What's needed is an exact copy of the lines from the one that contains "brown dice: none" to the end of the data below, leaving the pictures out.
Content starts
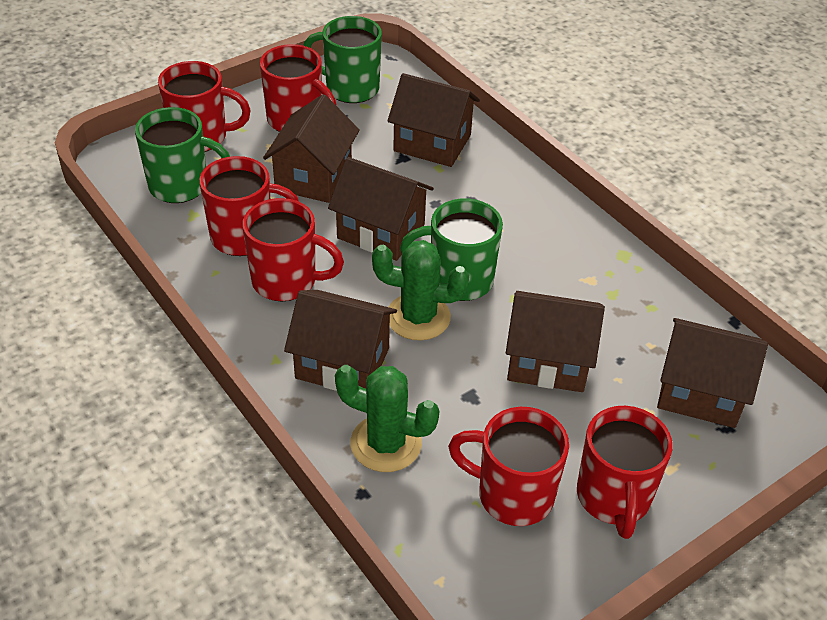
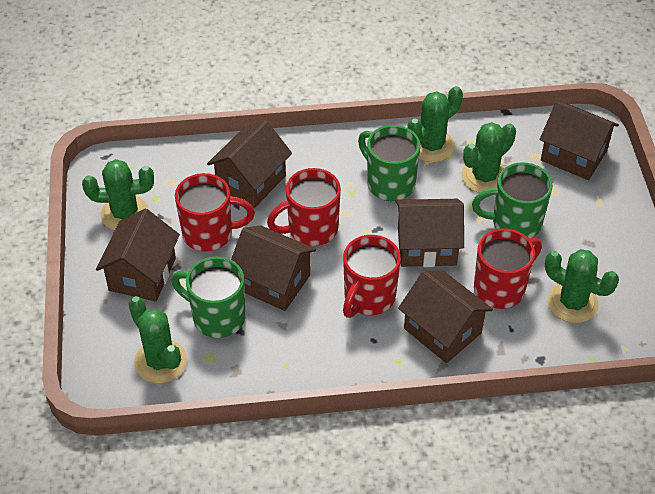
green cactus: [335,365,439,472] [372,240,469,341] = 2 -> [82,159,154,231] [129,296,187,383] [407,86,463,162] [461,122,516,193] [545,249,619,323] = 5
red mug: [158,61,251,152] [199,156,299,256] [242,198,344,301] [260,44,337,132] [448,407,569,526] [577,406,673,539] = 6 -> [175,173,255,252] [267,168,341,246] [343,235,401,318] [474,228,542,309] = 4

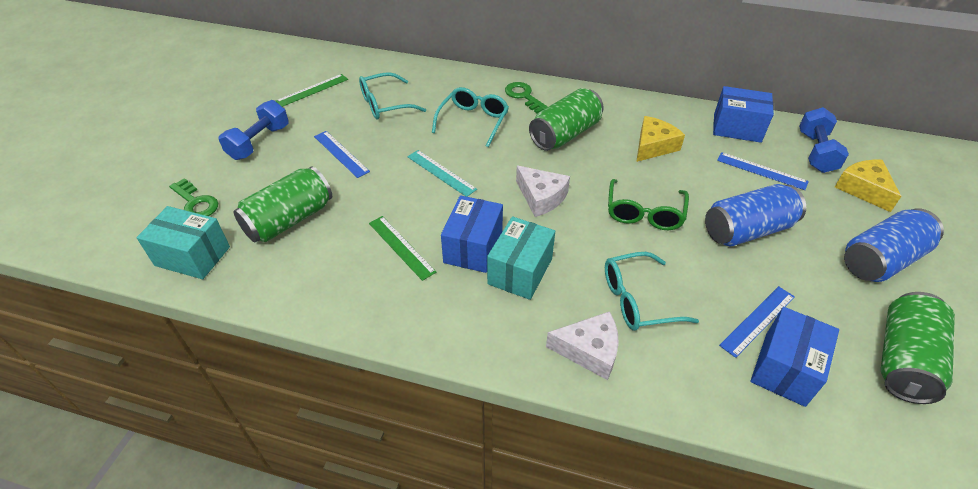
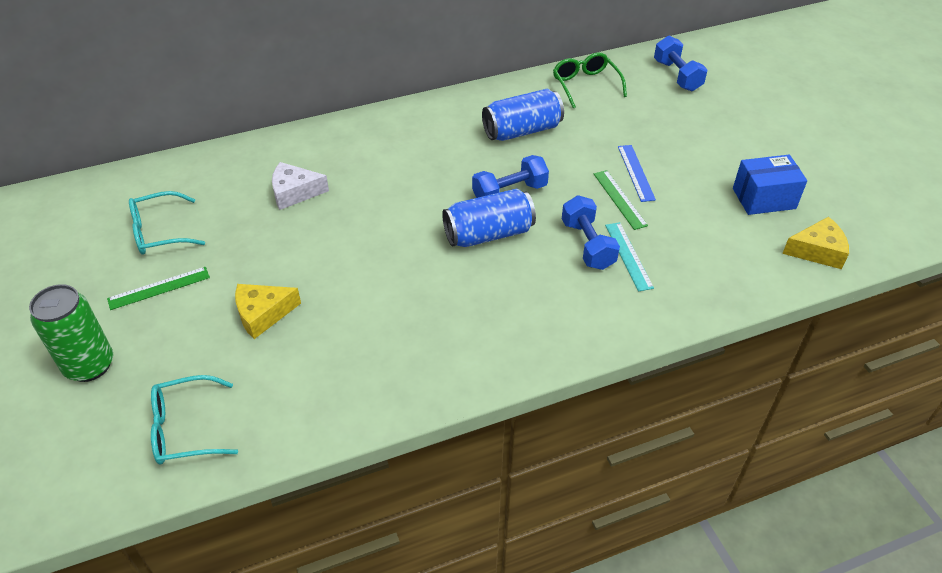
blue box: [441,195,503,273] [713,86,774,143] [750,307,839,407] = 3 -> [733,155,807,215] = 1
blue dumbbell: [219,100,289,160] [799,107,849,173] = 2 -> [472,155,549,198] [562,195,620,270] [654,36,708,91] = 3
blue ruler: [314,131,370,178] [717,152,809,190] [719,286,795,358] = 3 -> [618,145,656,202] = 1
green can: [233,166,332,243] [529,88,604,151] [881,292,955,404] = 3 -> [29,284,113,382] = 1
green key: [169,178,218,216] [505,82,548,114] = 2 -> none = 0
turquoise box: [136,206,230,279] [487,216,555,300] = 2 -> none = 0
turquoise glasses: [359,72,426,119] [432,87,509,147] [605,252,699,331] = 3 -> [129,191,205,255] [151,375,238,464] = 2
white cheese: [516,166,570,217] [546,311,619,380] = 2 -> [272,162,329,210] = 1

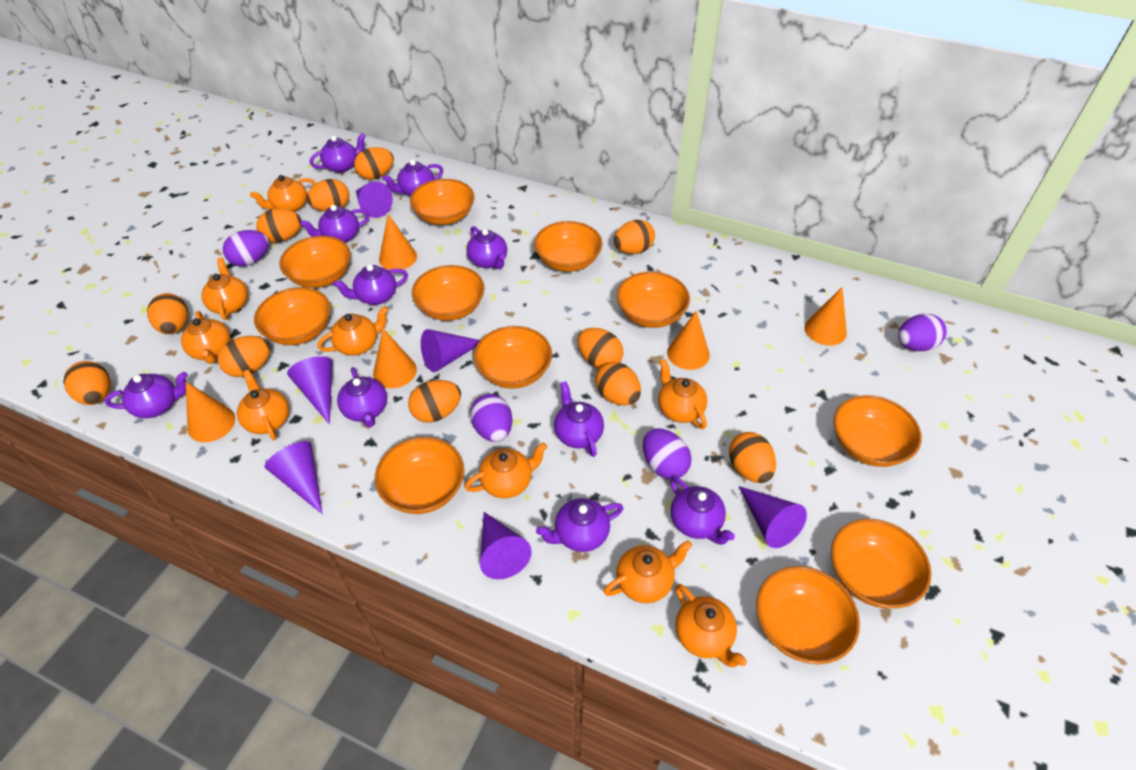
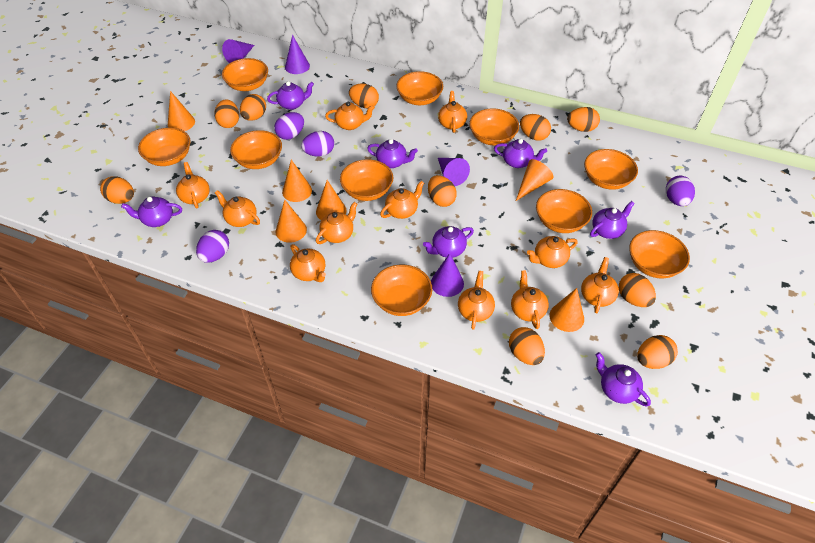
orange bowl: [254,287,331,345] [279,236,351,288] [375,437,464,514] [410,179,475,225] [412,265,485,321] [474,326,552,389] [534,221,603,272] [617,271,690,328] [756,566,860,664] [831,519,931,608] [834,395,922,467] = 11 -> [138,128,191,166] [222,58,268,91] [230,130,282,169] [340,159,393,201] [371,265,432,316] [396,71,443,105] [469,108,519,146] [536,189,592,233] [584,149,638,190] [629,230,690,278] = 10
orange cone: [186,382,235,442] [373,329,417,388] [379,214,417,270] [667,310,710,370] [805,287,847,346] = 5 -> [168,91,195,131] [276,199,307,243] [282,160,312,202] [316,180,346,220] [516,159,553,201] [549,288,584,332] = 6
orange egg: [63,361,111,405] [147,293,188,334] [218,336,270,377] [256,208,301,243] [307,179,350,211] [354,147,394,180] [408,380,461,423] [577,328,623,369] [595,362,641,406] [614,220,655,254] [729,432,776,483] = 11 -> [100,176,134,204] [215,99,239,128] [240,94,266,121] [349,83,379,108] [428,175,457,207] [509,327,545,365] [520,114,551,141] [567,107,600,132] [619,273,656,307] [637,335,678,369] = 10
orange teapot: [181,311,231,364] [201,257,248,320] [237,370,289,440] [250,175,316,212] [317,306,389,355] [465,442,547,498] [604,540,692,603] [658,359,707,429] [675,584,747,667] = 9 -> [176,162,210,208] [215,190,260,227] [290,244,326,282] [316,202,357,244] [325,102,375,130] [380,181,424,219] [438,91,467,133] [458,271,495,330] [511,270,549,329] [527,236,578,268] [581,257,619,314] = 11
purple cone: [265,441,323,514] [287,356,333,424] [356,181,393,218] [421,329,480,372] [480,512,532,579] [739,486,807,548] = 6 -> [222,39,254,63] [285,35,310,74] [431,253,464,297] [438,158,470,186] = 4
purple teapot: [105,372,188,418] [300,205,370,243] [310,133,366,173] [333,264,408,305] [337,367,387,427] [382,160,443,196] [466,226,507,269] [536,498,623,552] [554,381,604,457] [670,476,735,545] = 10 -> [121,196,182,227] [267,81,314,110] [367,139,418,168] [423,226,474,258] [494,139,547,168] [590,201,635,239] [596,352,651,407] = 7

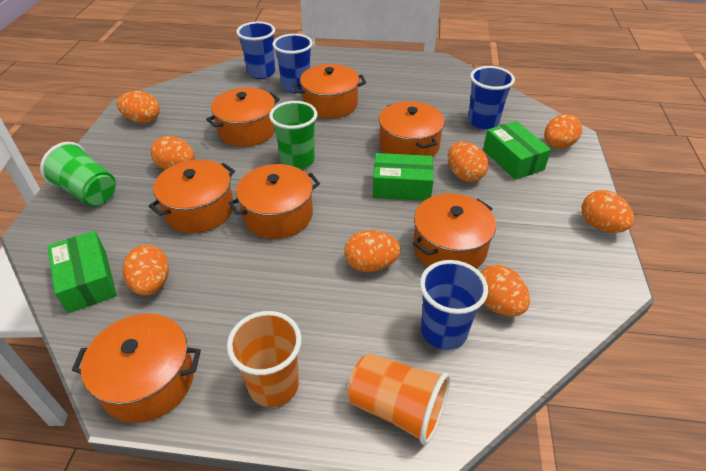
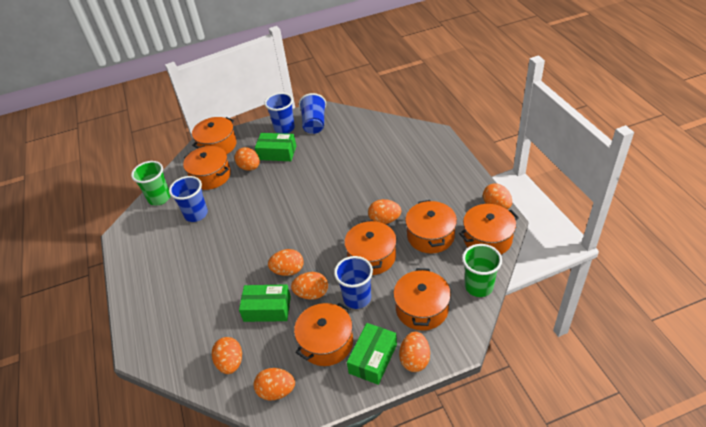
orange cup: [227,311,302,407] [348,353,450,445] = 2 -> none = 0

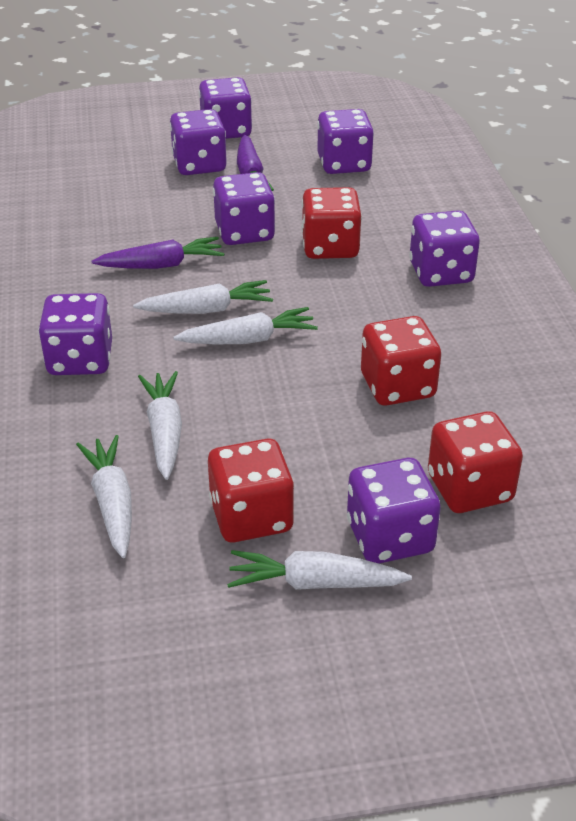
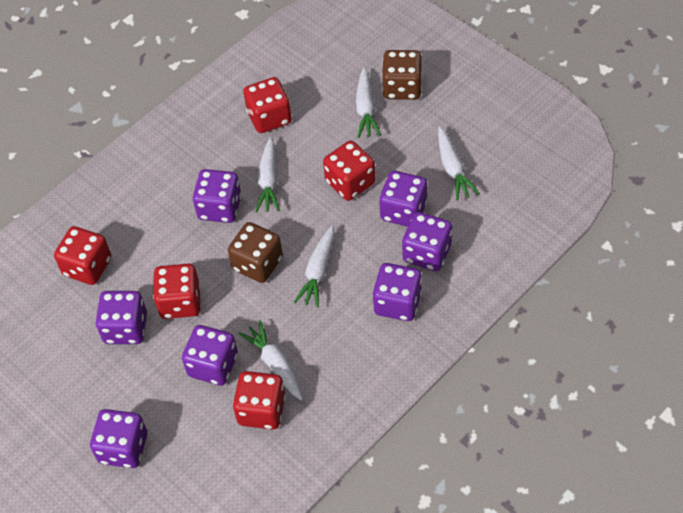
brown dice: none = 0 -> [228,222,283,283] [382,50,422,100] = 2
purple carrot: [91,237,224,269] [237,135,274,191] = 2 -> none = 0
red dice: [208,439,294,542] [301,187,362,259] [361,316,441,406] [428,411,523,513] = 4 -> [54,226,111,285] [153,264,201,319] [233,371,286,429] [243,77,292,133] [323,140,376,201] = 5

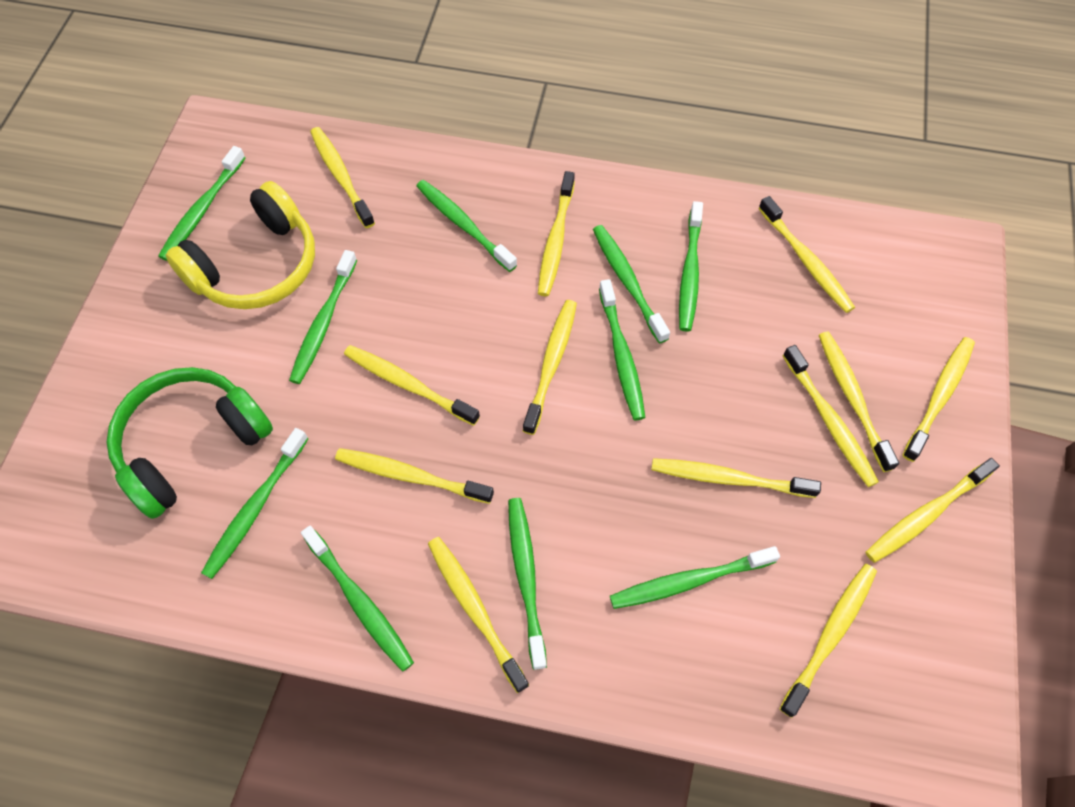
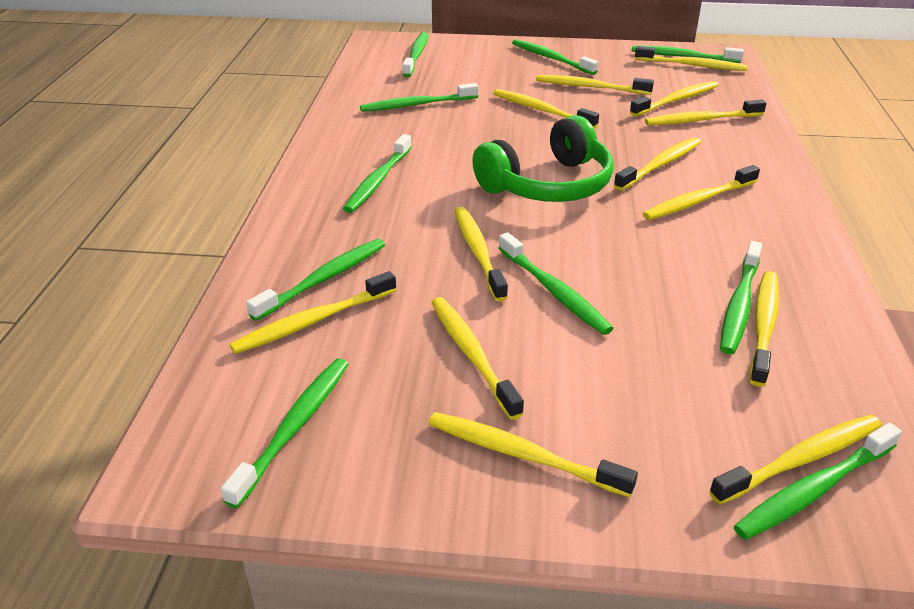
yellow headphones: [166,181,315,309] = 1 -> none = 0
Content ends
◆ **Response below**:
brown dice: none = 0 -> [228,222,283,283] [382,50,422,100] = 2
purple carrot: [91,237,224,269] [237,135,274,191] = 2 -> none = 0
red dice: [208,439,294,542] [301,187,362,259] [361,316,441,406] [428,411,523,513] = 4 -> [54,226,111,285] [153,264,201,319] [233,371,286,429] [243,77,292,133] [323,140,376,201] = 5

yellow headphones: [166,181,315,309] = 1 -> none = 0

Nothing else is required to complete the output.